**INSTRUCTIONS TO FOLLOW:**
Give the lines again word for word, beginning with the one containing "none -> white brick B1 level 1" and ending with the last line of the material below.
------ EXTRACTED INFORMATION ------
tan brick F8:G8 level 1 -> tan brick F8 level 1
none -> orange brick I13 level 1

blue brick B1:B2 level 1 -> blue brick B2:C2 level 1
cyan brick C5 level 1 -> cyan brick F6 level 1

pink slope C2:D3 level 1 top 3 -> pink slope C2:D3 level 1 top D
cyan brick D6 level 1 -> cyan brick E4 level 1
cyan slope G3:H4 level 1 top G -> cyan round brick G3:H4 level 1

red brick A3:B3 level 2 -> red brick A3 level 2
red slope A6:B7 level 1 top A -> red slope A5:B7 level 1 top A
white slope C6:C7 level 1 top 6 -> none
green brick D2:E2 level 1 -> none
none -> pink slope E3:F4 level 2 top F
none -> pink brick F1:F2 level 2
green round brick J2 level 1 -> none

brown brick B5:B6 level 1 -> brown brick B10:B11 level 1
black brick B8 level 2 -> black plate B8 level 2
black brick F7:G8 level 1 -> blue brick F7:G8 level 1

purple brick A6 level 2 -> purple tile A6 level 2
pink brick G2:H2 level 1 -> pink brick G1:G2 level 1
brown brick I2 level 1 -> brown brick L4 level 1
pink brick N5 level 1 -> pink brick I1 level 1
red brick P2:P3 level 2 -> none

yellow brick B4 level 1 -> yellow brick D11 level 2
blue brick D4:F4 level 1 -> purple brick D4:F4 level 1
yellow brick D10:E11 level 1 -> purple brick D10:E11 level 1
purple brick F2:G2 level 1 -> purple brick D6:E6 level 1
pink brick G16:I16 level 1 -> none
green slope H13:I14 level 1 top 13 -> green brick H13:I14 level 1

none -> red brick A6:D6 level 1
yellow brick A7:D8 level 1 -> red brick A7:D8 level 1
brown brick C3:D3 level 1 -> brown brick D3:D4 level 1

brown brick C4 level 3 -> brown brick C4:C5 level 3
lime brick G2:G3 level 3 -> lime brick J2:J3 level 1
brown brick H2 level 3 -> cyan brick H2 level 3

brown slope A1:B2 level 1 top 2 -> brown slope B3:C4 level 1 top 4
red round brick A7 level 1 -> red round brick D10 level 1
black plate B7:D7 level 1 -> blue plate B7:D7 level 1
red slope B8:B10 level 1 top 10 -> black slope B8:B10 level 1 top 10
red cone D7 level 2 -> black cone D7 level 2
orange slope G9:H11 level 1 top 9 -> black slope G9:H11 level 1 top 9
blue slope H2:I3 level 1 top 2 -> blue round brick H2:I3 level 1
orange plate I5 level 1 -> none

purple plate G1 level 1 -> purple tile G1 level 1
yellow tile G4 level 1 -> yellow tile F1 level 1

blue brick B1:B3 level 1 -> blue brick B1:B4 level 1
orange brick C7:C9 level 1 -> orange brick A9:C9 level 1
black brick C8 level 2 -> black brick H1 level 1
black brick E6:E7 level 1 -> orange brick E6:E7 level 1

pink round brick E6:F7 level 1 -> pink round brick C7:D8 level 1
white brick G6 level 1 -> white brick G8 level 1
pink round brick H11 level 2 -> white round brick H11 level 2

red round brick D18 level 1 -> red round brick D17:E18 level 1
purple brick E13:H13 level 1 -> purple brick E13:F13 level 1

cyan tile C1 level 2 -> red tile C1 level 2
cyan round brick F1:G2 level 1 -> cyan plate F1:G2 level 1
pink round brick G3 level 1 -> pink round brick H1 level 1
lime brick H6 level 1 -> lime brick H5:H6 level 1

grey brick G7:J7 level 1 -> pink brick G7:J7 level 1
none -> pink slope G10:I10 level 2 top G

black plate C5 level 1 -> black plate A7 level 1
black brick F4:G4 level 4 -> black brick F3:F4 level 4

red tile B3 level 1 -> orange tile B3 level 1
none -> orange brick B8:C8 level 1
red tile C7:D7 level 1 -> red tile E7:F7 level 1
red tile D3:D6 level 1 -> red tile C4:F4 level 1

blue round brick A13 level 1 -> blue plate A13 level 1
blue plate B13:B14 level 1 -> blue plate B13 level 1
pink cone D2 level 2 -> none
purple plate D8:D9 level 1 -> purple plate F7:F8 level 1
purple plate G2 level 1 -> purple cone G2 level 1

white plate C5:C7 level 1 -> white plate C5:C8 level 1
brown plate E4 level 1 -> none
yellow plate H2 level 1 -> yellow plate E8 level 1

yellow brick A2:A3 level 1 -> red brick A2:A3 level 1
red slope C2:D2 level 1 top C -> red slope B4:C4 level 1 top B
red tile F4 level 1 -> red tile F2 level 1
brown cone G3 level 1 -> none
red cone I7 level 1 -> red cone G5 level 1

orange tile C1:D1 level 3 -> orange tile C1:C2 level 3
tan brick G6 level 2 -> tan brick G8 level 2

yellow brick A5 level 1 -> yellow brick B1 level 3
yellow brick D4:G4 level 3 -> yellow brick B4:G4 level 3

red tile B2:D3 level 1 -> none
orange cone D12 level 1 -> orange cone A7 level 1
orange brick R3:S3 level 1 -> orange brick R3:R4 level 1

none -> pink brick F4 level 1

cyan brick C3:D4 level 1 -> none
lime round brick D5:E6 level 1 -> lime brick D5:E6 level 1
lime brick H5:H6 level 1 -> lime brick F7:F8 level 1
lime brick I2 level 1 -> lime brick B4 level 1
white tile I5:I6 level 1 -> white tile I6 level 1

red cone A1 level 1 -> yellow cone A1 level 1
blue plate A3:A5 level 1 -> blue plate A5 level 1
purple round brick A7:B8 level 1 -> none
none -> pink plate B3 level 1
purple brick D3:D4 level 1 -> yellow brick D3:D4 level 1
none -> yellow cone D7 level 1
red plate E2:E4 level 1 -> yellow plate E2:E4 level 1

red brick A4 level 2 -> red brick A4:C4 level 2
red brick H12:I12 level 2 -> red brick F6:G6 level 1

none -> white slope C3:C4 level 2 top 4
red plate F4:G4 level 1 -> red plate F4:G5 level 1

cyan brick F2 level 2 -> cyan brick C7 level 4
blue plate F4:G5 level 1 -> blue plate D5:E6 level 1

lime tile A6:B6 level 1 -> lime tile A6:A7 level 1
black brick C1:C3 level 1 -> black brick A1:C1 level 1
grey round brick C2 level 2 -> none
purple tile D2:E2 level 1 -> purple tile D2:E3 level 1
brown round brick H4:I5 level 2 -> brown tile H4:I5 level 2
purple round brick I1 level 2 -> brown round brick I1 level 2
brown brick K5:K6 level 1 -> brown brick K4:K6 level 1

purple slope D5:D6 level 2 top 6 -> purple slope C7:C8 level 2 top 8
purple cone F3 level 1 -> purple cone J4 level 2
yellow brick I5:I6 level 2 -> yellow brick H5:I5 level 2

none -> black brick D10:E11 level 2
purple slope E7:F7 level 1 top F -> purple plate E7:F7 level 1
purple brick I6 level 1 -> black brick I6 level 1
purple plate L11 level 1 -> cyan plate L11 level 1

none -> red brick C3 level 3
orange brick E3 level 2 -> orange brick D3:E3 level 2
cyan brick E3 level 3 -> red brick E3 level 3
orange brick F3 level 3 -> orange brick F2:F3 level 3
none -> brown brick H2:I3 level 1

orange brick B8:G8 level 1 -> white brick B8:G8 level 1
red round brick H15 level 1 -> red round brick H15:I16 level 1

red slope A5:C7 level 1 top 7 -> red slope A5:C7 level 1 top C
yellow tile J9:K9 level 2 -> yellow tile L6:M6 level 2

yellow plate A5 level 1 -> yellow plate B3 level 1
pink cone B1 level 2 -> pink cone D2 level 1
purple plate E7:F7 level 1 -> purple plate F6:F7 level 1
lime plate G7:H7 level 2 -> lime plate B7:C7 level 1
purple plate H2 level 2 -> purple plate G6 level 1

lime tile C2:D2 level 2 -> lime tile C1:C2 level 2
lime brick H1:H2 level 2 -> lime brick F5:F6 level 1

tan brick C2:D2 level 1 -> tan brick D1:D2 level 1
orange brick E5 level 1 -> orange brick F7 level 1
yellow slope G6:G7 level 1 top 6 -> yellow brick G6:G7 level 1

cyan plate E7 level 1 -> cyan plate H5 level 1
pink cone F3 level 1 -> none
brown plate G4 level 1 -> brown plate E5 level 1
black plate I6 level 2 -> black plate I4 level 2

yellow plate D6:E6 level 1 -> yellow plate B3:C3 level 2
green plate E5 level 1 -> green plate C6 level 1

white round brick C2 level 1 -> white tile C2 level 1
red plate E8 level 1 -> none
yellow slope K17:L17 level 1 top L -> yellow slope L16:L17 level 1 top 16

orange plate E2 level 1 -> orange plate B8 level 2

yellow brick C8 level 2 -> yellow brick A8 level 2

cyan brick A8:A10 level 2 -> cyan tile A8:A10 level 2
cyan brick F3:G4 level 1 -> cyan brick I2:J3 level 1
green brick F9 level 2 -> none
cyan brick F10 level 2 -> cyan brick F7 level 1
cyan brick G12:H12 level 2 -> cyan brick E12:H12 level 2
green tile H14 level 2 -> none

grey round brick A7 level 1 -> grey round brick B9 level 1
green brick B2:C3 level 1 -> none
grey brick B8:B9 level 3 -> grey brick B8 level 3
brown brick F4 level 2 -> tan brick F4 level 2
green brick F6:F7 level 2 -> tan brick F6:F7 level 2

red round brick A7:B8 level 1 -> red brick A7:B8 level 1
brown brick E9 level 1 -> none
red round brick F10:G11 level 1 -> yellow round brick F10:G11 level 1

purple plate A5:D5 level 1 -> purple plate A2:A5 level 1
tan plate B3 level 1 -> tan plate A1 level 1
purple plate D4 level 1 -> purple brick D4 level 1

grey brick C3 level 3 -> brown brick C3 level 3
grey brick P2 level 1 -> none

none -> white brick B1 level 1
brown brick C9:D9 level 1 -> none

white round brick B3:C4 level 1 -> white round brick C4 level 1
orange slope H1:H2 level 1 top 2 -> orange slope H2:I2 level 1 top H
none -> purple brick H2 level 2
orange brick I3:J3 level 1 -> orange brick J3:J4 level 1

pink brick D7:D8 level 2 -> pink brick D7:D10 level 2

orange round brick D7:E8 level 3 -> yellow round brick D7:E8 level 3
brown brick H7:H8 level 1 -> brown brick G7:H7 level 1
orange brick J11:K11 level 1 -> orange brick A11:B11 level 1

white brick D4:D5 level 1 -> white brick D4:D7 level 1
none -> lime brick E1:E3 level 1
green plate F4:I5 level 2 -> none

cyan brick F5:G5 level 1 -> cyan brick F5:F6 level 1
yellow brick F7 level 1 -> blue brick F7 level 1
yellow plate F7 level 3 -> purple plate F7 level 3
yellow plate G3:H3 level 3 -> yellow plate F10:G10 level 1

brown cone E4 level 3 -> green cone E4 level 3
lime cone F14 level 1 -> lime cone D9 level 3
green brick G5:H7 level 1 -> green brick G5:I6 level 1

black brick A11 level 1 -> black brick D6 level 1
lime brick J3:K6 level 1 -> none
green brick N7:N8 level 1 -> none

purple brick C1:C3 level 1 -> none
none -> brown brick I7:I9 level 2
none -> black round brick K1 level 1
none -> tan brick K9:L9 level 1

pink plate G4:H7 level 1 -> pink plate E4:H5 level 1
------
**SOLUTION TO THIS EXERCISE:**
none -> white brick B1 level 1
brown brick C9:D9 level 1 -> none

white round brick B3:C4 level 1 -> white round brick C4 level 1
orange slope H1:H2 level 1 top 2 -> orange slope H2:I2 level 1 top H
none -> purple brick H2 level 2
orange brick I3:J3 level 1 -> orange brick J3:J4 level 1

pink brick D7:D8 level 2 -> pink brick D7:D10 level 2

orange round brick D7:E8 level 3 -> yellow round brick D7:E8 level 3
brown brick H7:H8 level 1 -> brown brick G7:H7 level 1
orange brick J11:K11 level 1 -> orange brick A11:B11 level 1

white brick D4:D5 level 1 -> white brick D4:D7 level 1
none -> lime brick E1:E3 level 1
green plate F4:I5 level 2 -> none

cyan brick F5:G5 level 1 -> cyan brick F5:F6 level 1
yellow brick F7 level 1 -> blue brick F7 level 1
yellow plate F7 level 3 -> purple plate F7 level 3
yellow plate G3:H3 level 3 -> yellow plate F10:G10 level 1

brown cone E4 level 3 -> green cone E4 level 3
lime cone F14 level 1 -> lime cone D9 level 3
green brick G5:H7 level 1 -> green brick G5:I6 level 1

black brick A11 level 1 -> black brick D6 level 1
lime brick J3:K6 level 1 -> none
green brick N7:N8 level 1 -> none

purple brick C1:C3 level 1 -> none
none -> brown brick I7:I9 level 2
none -> black round brick K1 level 1
none -> tan brick K9:L9 level 1

pink plate G4:H7 level 1 -> pink plate E4:H5 level 1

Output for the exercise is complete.